__Information given__.
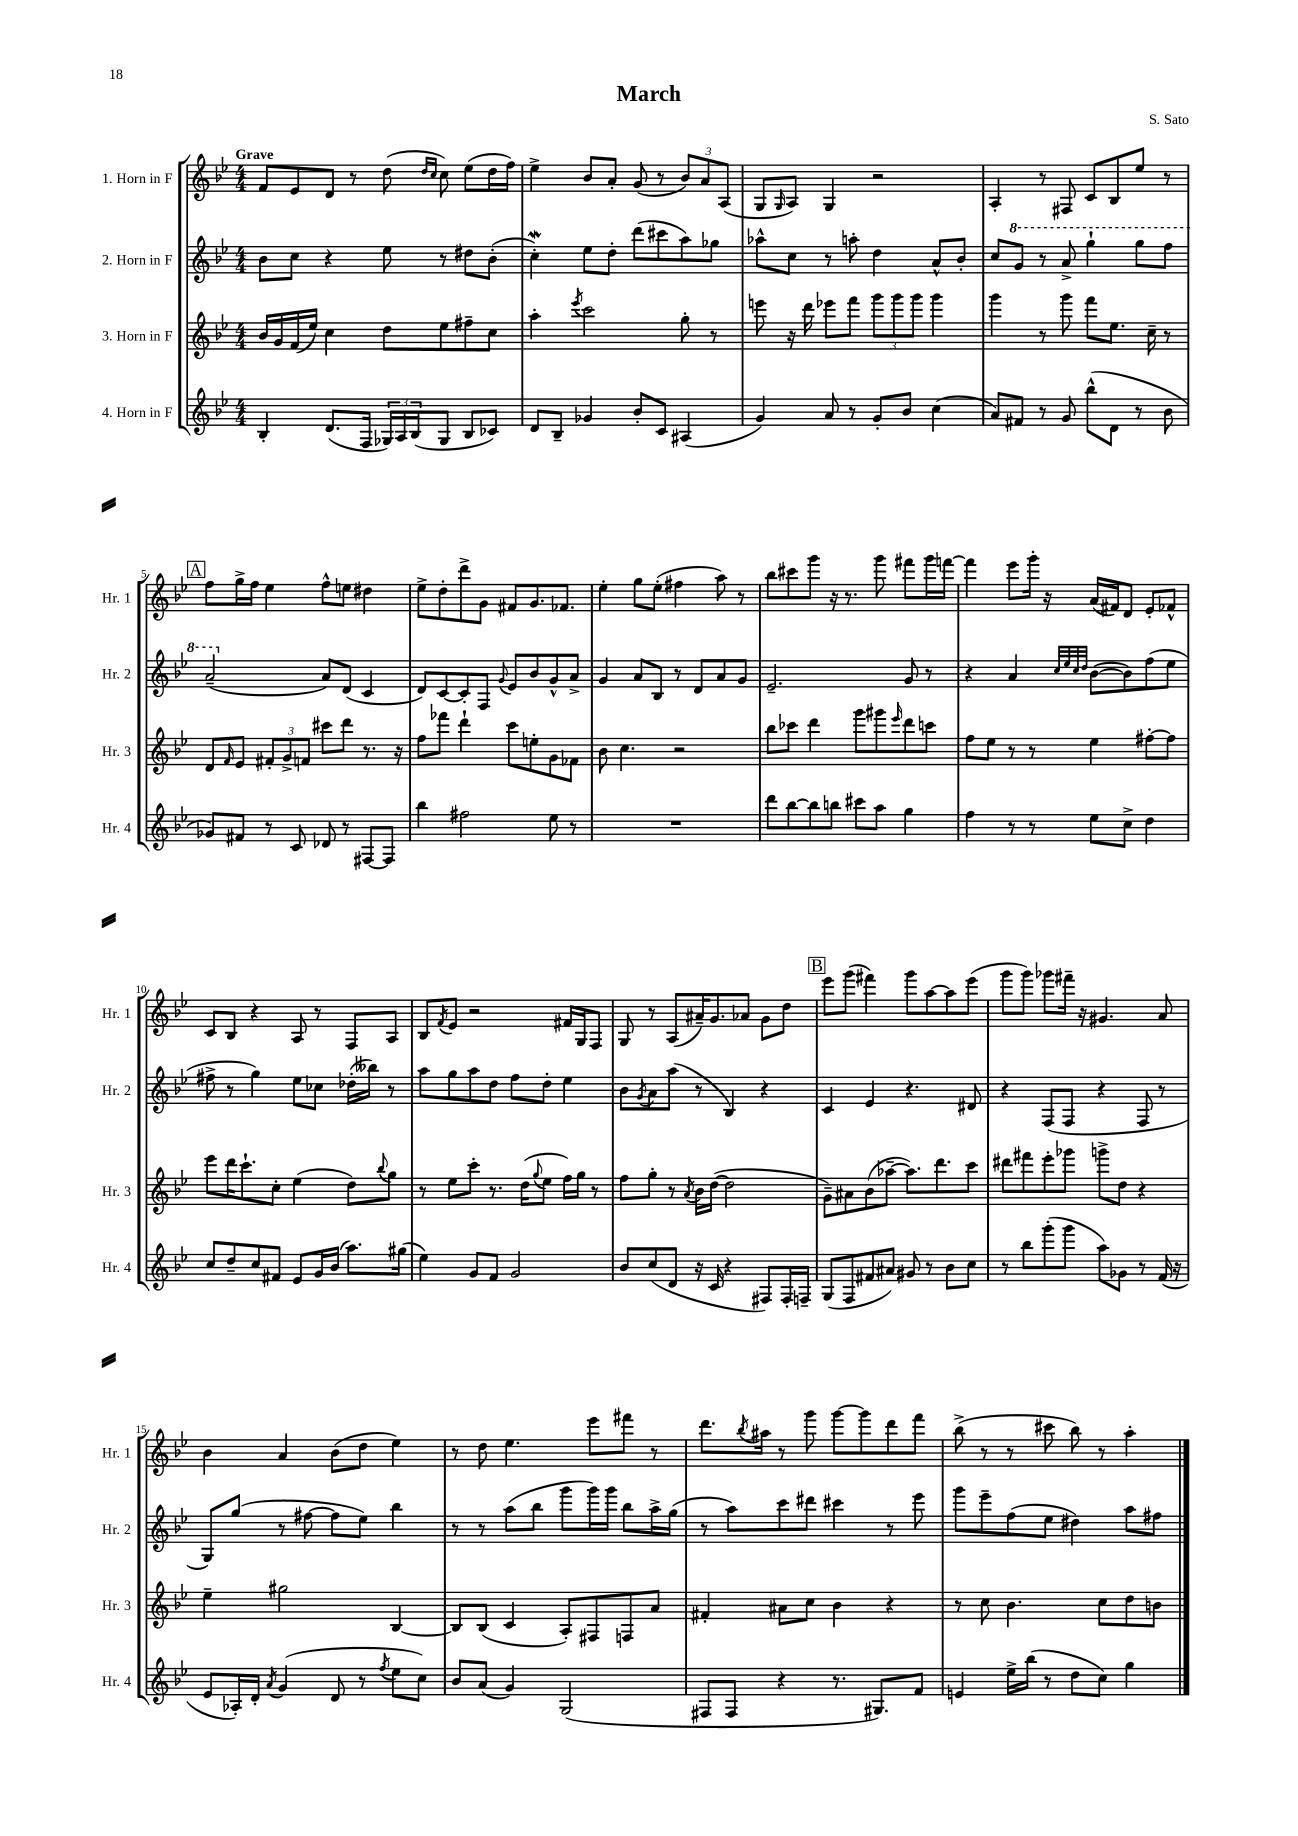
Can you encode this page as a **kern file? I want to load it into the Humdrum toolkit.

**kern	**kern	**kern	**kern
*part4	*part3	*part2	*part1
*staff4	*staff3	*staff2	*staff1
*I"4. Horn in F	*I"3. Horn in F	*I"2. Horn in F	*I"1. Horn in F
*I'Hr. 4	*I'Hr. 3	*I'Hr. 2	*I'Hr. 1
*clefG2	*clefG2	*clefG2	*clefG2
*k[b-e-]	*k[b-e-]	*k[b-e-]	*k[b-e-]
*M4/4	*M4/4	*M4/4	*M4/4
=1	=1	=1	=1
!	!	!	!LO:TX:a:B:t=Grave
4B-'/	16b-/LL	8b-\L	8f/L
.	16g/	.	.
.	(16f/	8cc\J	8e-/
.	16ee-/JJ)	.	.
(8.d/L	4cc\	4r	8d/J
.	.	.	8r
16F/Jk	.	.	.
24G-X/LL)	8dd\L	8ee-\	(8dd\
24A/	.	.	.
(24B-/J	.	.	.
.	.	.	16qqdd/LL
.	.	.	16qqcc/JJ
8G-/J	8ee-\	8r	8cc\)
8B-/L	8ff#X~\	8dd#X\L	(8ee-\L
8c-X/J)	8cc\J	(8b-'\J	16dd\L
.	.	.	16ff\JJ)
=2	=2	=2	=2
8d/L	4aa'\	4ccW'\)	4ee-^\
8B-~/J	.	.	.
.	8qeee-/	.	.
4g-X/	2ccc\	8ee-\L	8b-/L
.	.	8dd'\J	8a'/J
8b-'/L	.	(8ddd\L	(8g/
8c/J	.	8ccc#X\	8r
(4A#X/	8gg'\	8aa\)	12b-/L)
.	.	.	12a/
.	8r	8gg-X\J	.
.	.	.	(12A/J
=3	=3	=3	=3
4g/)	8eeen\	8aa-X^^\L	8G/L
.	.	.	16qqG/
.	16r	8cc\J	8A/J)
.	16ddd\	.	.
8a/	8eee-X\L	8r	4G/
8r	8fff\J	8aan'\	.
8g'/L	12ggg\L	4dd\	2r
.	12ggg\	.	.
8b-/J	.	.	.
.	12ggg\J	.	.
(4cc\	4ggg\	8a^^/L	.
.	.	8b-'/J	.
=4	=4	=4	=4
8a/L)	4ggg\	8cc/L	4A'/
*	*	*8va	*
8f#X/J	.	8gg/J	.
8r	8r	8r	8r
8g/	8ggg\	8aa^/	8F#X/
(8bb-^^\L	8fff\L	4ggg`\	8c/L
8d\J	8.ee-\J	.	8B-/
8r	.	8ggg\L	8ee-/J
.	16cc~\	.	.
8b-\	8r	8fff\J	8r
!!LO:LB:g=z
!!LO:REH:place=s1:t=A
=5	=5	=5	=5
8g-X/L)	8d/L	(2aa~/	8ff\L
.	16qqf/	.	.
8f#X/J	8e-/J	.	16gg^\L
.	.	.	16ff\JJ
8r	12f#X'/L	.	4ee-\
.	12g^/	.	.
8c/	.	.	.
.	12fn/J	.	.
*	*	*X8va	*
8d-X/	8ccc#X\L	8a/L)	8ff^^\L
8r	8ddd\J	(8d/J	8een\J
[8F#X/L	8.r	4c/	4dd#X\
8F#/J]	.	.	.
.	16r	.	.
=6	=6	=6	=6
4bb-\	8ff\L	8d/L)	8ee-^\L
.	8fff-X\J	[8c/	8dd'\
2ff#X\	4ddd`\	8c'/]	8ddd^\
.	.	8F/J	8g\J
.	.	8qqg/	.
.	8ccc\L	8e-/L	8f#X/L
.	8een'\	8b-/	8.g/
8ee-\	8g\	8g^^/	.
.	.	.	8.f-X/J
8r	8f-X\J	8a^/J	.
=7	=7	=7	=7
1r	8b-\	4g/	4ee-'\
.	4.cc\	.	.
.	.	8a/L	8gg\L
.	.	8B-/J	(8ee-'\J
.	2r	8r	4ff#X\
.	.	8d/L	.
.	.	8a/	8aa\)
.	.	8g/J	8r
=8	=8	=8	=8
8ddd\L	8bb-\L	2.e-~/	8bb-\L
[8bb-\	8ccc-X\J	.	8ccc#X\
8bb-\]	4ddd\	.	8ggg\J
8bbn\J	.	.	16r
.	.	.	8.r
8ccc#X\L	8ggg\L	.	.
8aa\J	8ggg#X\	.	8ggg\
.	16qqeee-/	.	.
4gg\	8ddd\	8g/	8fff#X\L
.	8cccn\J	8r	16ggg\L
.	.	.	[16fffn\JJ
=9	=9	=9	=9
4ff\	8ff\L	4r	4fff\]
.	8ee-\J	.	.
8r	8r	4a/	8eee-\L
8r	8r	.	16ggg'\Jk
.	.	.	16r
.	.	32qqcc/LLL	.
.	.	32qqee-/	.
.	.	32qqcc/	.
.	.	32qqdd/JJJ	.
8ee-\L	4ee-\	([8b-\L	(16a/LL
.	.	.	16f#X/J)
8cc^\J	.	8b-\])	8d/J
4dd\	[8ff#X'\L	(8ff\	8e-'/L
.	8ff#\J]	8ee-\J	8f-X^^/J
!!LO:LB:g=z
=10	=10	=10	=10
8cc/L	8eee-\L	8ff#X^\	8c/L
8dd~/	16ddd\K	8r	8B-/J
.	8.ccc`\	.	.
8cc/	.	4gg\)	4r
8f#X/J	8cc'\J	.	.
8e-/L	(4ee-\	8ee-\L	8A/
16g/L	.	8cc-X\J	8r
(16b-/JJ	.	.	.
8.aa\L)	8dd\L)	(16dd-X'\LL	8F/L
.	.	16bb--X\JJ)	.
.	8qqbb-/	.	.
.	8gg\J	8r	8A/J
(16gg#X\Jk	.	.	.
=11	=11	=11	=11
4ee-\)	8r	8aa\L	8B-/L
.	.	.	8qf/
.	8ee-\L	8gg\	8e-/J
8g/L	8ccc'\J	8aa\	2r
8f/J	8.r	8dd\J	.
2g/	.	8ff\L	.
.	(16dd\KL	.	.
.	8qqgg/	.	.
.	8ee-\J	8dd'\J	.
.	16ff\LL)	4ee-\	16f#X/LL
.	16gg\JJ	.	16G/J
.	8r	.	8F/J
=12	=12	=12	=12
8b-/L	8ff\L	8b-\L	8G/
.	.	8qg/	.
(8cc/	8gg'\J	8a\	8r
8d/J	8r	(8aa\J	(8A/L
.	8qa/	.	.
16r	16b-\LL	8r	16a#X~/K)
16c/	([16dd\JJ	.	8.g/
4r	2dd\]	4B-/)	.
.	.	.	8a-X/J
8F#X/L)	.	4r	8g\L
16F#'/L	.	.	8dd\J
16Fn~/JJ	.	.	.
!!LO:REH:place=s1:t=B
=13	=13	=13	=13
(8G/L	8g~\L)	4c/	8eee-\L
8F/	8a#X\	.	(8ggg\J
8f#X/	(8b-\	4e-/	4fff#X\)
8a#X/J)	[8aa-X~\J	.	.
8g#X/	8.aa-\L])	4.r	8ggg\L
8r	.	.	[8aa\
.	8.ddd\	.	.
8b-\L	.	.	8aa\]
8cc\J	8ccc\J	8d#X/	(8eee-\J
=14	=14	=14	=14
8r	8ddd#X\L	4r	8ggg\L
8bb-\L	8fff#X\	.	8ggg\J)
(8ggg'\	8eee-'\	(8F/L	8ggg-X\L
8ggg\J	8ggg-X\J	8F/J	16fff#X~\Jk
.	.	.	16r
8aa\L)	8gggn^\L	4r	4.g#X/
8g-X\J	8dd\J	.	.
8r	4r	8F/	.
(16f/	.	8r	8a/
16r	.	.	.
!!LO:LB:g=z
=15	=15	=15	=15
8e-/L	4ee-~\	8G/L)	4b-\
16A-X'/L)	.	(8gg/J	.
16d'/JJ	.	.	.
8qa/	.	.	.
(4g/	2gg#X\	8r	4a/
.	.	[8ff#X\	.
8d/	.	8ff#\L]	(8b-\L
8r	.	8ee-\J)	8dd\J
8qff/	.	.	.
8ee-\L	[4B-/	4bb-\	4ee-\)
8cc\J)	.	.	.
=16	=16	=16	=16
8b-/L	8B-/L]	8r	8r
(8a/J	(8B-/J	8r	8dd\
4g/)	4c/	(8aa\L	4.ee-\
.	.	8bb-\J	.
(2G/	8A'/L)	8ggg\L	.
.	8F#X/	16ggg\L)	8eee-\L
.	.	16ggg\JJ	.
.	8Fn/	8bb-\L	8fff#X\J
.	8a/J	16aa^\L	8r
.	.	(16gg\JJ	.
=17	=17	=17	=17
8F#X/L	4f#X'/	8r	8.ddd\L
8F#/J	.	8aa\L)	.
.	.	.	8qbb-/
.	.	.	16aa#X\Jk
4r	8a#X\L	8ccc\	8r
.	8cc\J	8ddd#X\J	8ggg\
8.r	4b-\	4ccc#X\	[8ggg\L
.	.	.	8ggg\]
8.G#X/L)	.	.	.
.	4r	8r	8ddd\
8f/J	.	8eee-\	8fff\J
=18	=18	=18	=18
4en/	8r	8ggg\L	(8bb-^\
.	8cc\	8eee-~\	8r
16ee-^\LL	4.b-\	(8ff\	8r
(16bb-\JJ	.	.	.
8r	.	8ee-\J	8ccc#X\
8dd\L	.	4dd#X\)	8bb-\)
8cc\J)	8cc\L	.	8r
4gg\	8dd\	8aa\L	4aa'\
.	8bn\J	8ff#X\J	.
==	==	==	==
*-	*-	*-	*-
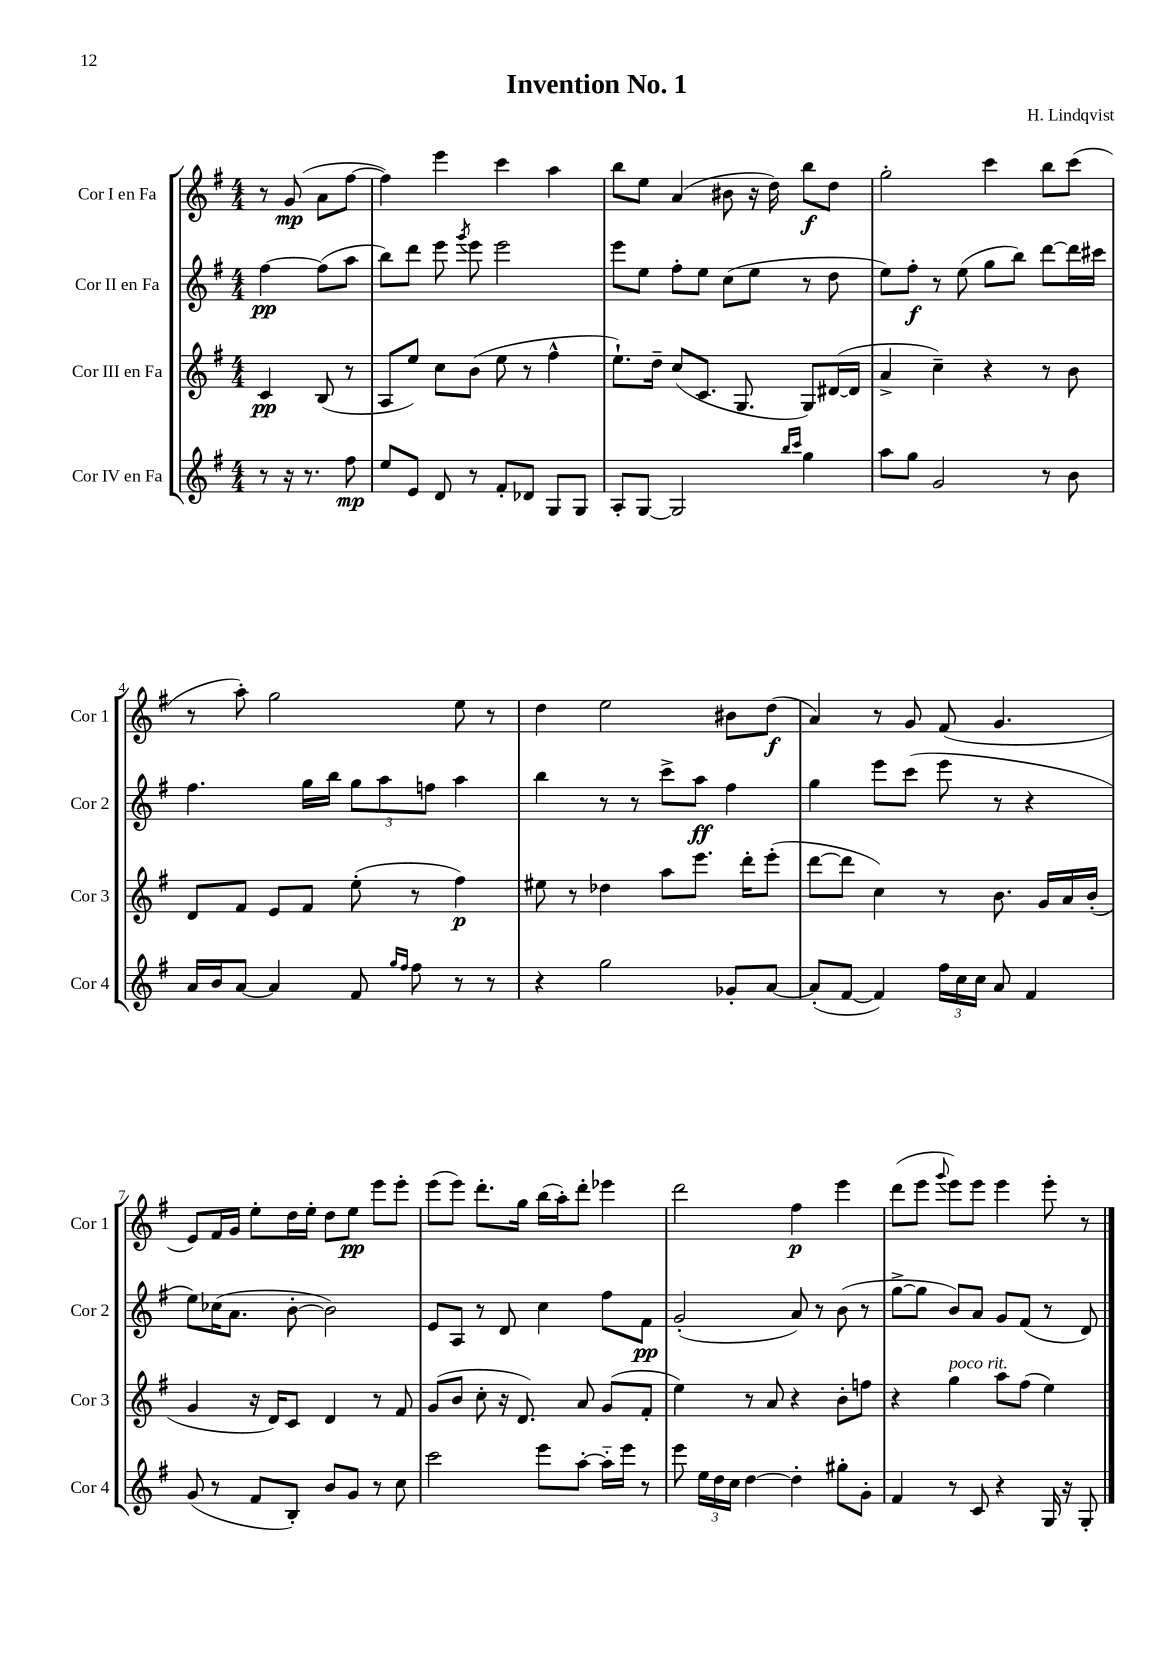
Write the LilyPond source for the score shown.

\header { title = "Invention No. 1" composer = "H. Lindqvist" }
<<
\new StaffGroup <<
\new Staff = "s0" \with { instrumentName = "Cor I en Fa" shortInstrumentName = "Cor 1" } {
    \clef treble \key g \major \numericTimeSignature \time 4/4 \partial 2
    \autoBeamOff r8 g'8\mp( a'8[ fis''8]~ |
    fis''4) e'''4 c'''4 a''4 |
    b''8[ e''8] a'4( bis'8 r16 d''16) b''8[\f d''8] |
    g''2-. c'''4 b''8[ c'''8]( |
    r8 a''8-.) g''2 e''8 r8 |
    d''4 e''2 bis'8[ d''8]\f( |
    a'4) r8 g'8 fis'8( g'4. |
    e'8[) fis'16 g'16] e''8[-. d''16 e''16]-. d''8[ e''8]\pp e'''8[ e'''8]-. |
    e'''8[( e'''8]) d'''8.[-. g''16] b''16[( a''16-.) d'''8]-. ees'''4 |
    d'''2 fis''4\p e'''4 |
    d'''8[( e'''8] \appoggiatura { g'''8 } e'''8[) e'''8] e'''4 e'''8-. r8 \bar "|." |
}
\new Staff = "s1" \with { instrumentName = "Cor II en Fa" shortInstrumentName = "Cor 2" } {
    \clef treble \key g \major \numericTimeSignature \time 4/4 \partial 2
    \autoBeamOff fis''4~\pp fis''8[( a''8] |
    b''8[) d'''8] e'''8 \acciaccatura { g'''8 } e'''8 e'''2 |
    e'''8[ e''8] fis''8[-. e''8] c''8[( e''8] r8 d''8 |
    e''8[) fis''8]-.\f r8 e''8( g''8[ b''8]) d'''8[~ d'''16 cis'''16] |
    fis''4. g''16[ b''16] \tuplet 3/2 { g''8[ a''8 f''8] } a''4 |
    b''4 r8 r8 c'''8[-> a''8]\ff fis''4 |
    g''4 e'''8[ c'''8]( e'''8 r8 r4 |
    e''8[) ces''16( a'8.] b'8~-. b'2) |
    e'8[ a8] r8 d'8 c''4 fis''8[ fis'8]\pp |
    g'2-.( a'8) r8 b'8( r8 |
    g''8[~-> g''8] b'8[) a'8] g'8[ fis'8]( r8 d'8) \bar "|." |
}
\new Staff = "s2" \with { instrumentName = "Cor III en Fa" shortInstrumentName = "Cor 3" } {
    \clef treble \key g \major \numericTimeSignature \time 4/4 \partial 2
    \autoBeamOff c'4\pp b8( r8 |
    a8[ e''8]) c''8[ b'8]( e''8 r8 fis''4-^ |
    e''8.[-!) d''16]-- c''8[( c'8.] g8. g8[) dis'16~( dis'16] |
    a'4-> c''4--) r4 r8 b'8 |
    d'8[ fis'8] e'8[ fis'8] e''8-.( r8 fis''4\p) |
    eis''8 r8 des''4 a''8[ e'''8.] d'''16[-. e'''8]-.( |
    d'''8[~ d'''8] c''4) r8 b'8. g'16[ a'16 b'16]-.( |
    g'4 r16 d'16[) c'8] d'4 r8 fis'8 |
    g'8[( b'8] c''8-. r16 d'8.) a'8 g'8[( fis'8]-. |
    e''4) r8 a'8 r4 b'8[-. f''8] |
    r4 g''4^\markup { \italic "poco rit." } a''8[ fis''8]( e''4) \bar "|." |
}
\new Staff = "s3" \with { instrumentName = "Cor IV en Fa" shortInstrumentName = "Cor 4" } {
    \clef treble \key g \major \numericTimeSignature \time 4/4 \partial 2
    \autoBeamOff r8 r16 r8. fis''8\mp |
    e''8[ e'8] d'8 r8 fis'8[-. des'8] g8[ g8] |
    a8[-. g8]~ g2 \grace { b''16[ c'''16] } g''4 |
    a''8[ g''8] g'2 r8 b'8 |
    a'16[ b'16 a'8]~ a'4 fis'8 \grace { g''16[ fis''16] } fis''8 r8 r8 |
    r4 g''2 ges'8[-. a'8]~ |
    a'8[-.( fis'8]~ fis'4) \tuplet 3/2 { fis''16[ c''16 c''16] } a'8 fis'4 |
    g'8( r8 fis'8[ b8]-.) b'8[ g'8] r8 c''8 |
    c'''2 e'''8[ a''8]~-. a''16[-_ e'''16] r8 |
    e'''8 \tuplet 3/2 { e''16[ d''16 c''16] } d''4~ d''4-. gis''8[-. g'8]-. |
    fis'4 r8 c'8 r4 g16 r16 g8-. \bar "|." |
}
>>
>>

__Problem to work on__.
Collect every line above that contains the string "tuplet".

__Finished answer__.
    fis''4. g''16[ b''16] \tuplet 3/2 { g''8[ a''8 f''8] } a''4 |
    a'8[-.( fis'8]~ fis'4) \tuplet 3/2 { fis''16[ c''16 c''16] } a'8 fis'4 |
    e'''8 \tuplet 3/2 { e''16[ d''16 c''16] } d''4~ d''4-. gis''8[-. g'8]-. |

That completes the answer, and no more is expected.